WORK TASK:
Leave every picture out and return the rest of the listing verbatim.

RECORDED INFORMATION:

Segment Open

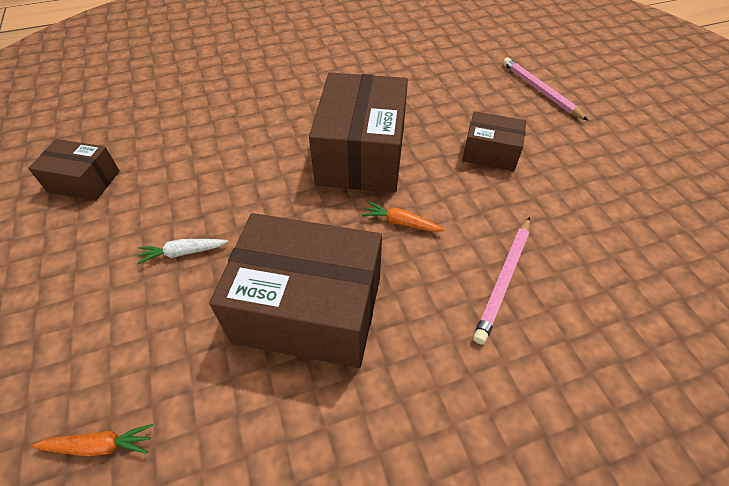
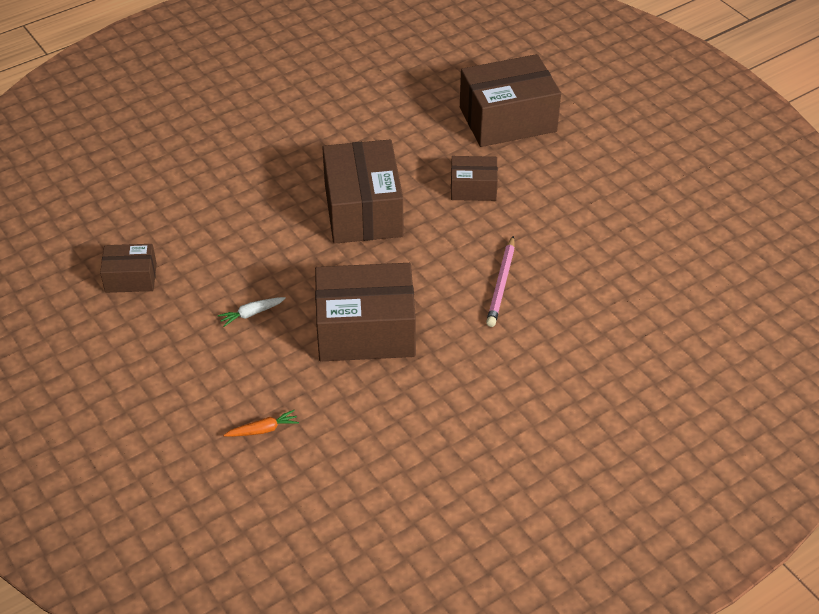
camera: 15 degrees left, 5 degrees down
(401, 222) = (414, 259): orange carrot -> none
(540, 91) = (507, 119): pink pencil -> brown box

Segment Closed

ANSWER TO THE PROBLEM:
camera: 15 degrees left, 5 degrees down
(401, 222) = (414, 259): orange carrot -> none
(540, 91) = (507, 119): pink pencil -> brown box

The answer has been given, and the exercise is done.